Goal> Show each line of the material below that contains the string "grace", copying the lines unchanged.
==== Given information
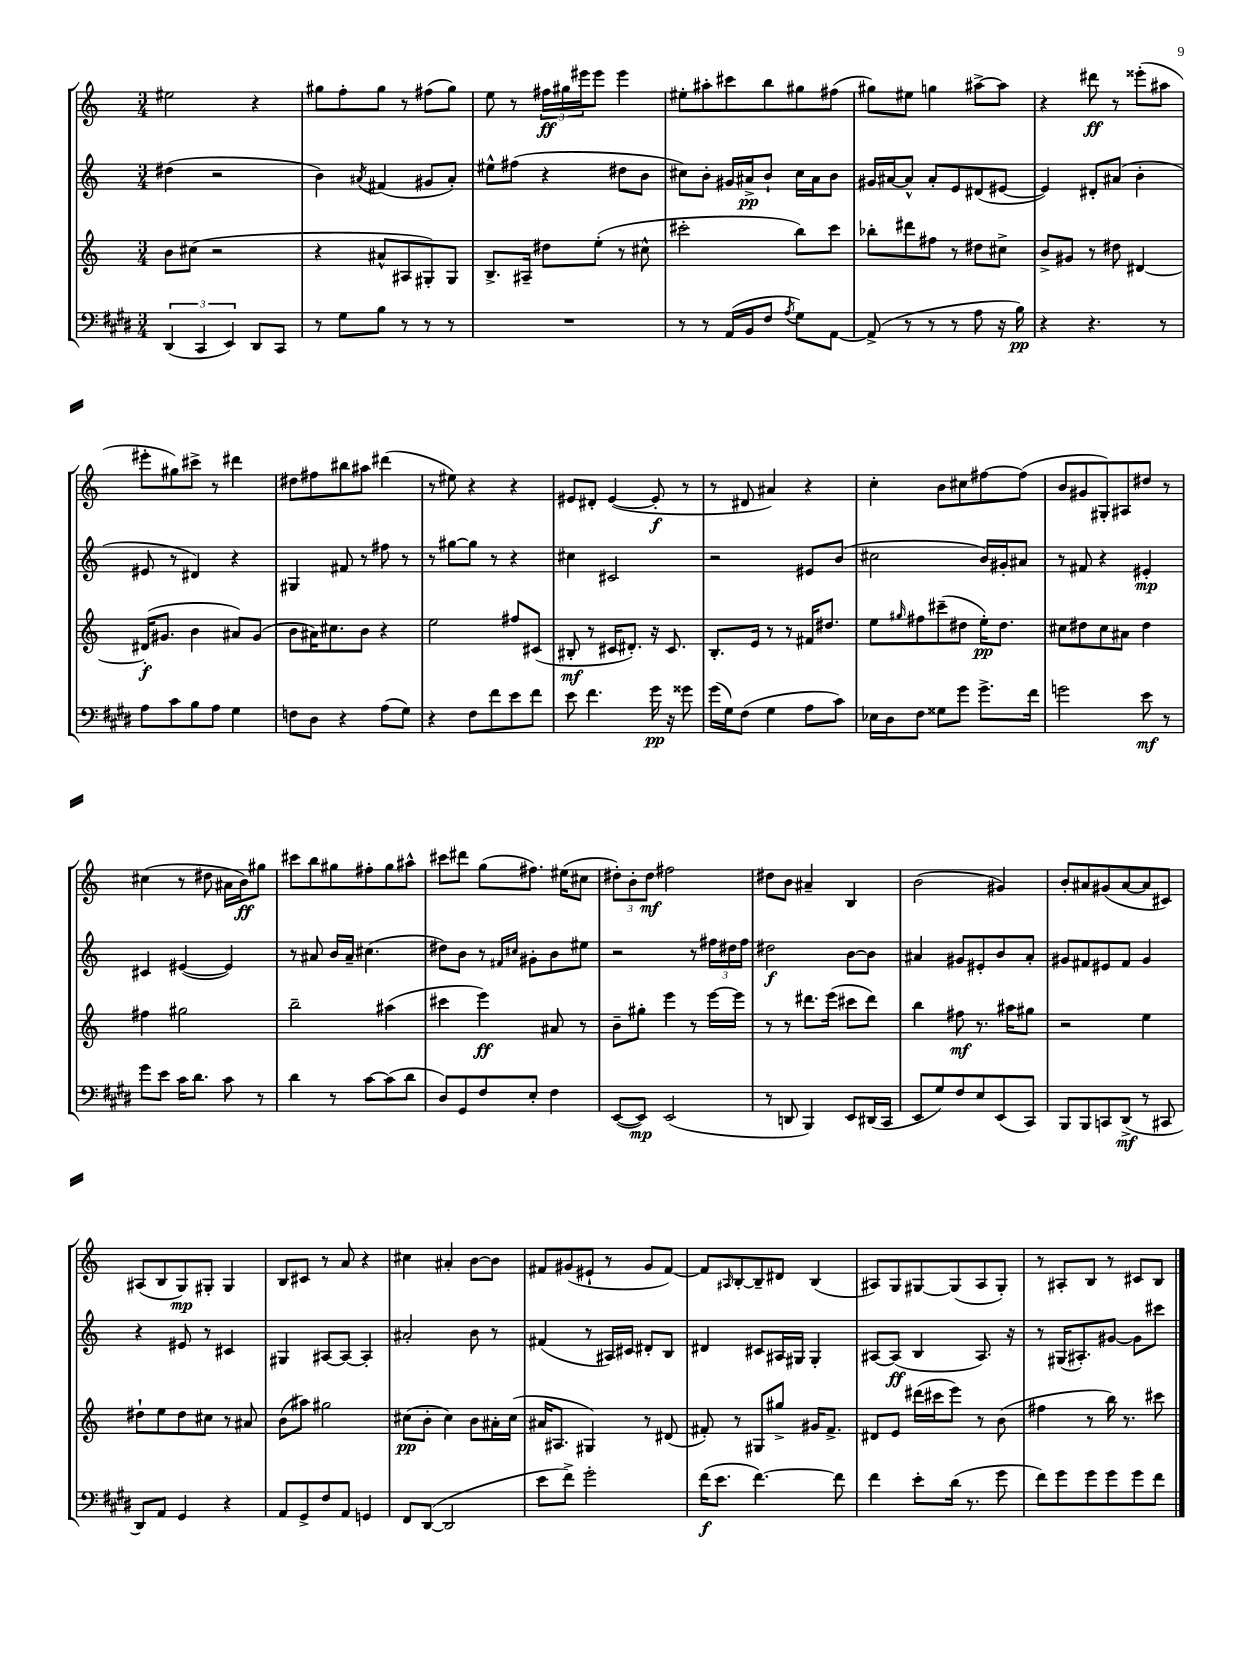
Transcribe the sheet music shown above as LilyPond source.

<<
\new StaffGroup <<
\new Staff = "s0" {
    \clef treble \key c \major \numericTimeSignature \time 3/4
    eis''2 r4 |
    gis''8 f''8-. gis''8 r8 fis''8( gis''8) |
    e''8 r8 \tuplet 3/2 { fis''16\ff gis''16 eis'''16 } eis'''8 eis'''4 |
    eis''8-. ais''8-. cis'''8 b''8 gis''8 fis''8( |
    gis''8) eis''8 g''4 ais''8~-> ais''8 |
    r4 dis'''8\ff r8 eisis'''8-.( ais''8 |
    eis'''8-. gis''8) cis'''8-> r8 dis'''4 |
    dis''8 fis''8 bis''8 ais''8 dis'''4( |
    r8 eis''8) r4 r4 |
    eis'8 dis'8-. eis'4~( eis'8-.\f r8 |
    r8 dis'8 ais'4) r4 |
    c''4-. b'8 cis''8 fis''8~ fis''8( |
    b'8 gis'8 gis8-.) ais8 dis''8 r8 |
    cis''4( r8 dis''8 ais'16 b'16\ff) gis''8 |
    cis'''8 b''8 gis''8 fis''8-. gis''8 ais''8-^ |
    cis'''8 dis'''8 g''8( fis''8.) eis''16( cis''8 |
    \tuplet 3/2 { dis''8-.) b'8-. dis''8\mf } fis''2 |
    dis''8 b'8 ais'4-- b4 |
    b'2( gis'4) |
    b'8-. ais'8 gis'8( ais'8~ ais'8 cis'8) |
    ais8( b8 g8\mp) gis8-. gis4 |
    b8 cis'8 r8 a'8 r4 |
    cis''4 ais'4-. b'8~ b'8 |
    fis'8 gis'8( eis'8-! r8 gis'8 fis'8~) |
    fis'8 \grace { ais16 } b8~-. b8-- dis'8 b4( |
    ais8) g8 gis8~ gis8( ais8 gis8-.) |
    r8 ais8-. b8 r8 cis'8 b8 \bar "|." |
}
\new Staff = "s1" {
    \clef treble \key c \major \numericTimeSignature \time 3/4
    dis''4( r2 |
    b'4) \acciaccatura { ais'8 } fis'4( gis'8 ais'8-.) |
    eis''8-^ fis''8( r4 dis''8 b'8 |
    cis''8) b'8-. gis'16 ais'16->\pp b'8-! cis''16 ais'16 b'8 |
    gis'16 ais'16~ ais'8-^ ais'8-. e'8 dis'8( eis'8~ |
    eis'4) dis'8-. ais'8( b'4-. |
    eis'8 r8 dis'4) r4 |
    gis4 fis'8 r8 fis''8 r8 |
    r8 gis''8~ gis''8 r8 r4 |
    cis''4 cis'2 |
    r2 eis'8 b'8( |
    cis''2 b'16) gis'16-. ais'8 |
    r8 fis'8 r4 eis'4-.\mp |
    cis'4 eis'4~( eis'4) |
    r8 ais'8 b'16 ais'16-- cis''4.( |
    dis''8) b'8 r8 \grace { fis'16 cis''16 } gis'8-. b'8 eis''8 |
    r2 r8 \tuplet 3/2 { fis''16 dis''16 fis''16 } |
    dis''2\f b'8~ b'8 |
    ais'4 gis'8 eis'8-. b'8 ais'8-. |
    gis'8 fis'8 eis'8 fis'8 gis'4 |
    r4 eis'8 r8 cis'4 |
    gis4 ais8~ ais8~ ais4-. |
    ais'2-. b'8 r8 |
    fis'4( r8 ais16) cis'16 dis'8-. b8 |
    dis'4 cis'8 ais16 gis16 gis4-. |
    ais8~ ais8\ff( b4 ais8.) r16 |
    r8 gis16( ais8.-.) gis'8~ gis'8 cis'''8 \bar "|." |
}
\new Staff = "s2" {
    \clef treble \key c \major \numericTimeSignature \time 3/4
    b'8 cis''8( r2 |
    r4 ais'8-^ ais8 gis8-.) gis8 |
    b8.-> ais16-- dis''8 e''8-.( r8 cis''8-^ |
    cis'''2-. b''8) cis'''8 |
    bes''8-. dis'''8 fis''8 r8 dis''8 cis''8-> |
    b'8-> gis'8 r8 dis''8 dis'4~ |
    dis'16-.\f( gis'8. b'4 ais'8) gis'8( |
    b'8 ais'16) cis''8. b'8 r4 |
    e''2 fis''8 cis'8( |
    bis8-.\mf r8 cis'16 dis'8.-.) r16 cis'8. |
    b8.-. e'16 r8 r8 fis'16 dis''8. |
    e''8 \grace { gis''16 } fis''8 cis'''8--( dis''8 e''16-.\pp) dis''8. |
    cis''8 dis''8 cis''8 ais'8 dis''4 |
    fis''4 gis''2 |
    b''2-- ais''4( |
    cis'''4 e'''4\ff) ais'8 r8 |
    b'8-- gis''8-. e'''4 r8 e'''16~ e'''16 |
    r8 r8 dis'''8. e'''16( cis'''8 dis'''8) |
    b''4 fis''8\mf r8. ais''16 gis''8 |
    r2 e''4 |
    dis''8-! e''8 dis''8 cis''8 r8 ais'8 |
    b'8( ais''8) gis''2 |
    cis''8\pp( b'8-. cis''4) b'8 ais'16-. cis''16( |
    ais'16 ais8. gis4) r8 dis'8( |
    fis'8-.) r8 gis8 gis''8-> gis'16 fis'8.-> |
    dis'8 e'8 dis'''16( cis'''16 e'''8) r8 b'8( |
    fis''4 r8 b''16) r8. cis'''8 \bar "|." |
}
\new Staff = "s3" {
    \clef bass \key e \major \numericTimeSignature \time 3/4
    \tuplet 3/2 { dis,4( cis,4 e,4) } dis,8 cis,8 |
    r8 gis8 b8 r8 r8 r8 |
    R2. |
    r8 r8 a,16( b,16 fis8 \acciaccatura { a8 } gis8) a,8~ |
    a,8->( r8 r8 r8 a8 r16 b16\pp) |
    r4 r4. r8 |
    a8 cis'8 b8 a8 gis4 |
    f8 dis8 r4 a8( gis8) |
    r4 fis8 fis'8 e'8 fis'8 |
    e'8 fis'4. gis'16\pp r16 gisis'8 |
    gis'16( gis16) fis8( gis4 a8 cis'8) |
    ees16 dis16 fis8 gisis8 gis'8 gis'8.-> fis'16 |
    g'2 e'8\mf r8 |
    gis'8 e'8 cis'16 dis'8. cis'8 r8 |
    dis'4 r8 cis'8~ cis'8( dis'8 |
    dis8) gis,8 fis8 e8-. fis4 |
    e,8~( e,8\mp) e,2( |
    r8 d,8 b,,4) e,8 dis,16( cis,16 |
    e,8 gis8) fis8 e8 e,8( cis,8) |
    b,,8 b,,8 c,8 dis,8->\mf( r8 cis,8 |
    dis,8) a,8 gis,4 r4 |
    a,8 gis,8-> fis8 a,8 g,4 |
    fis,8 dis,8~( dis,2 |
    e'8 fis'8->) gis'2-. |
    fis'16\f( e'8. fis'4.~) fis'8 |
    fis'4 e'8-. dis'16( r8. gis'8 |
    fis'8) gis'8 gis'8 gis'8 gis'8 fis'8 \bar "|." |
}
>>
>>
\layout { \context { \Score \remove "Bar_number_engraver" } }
========
Output of the exercise>
    fis'8 \grace { ais16 } b8~-. b8-- dis'8 b4( |
    dis''8) b'8 r8 \grace { fis'16 cis''16 } gis'8-. b'8 eis''8 |
    e''8 \grace { gis''16 } fis''8 cis'''8--( dis''8 e''16-.\pp) dis''8. |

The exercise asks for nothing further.